**PROBLEM DETAILS**
An exact transcription of every entry is required. Images are not part of it.
[RECORDS PROVIDED Boundary: Start]
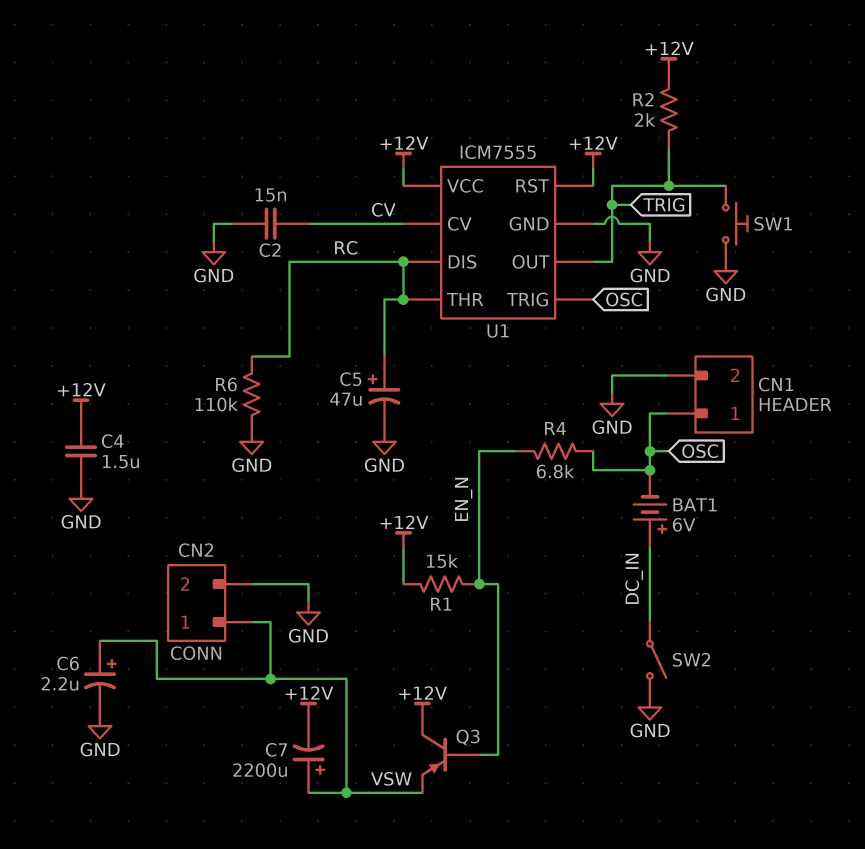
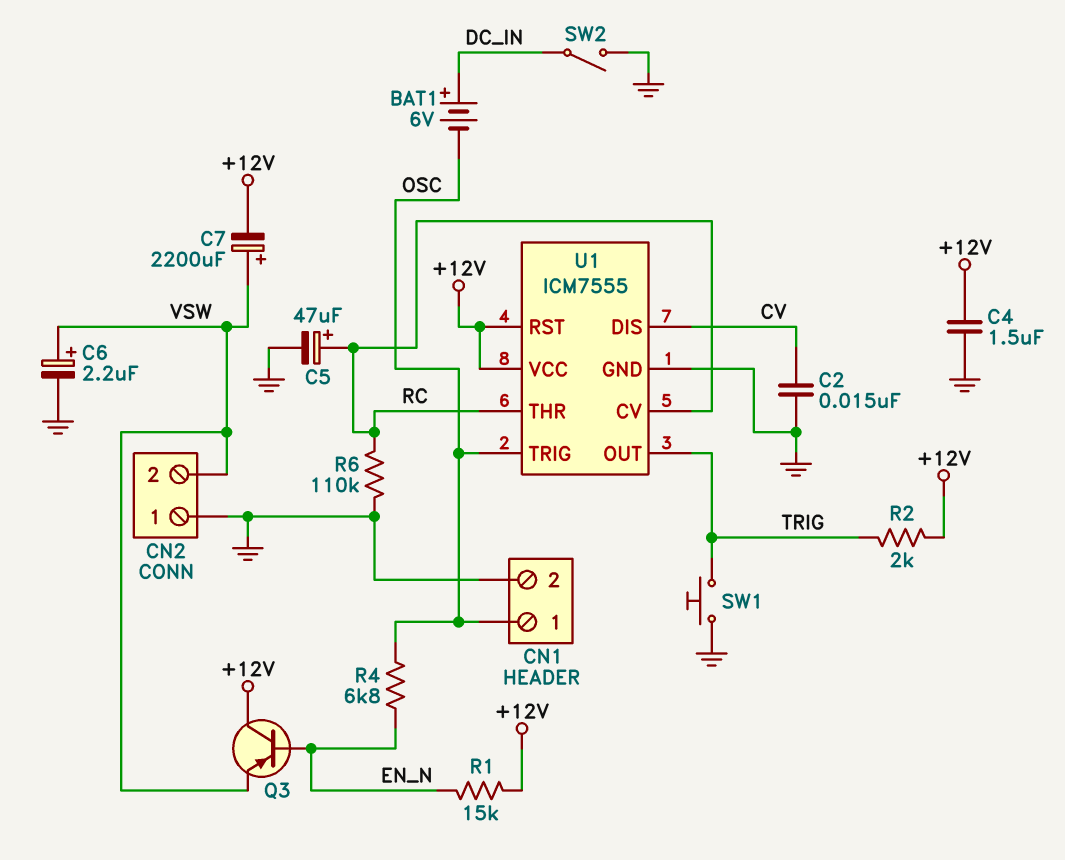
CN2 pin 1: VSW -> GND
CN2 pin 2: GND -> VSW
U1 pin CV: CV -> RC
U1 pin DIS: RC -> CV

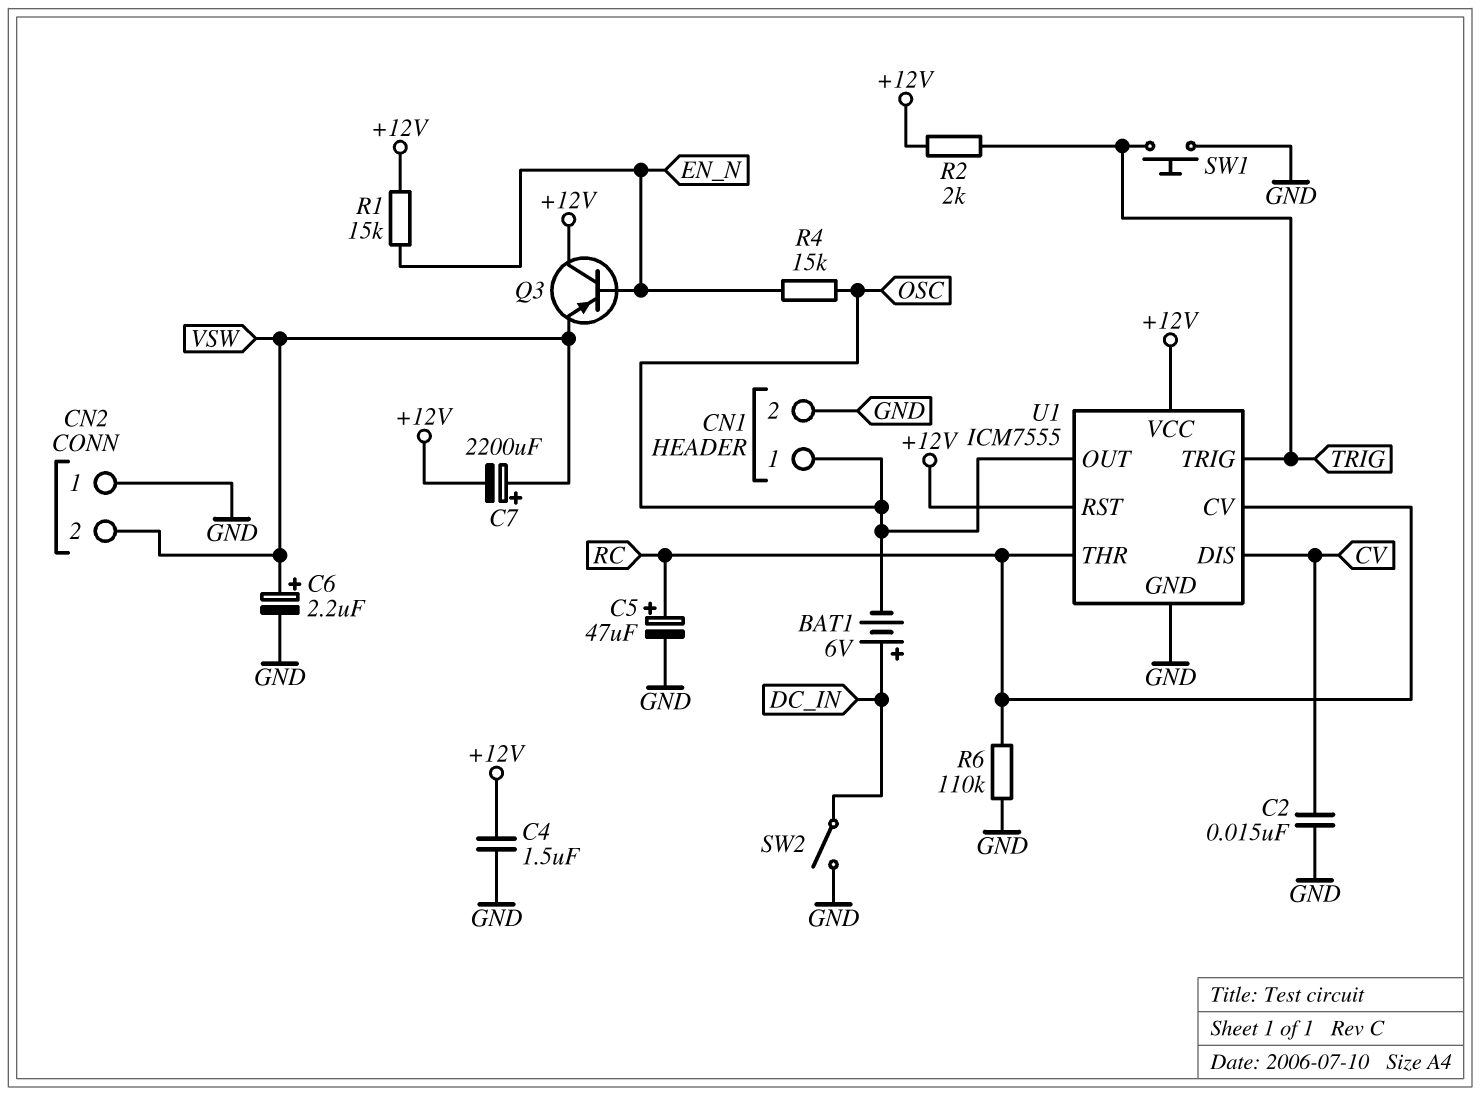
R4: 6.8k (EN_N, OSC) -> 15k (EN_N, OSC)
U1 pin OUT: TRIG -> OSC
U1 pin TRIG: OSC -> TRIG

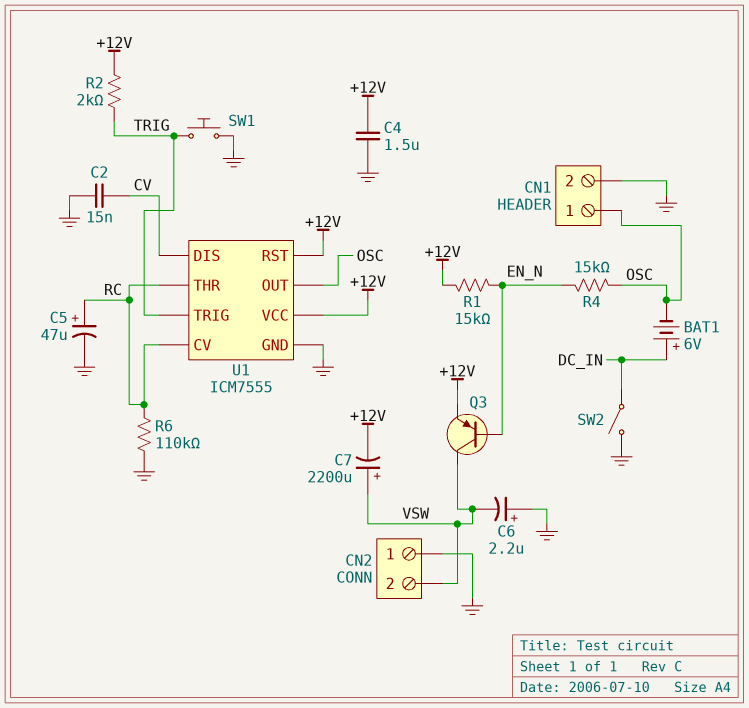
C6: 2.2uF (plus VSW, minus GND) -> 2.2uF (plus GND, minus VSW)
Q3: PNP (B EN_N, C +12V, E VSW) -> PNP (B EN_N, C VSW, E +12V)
[RECORDS PROVIDED Boundary: End]
**PROBLEM SOLUTION**
CN2 pin 1: VSW -> GND
CN2 pin 2: GND -> VSW
U1 pin CV: CV -> RC
U1 pin DIS: RC -> CV

R4: 6.8k (EN_N, OSC) -> 15k (EN_N, OSC)
U1 pin OUT: TRIG -> OSC
U1 pin TRIG: OSC -> TRIG

C6: 2.2uF (plus VSW, minus GND) -> 2.2uF (plus GND, minus VSW)
Q3: PNP (B EN_N, C +12V, E VSW) -> PNP (B EN_N, C VSW, E +12V)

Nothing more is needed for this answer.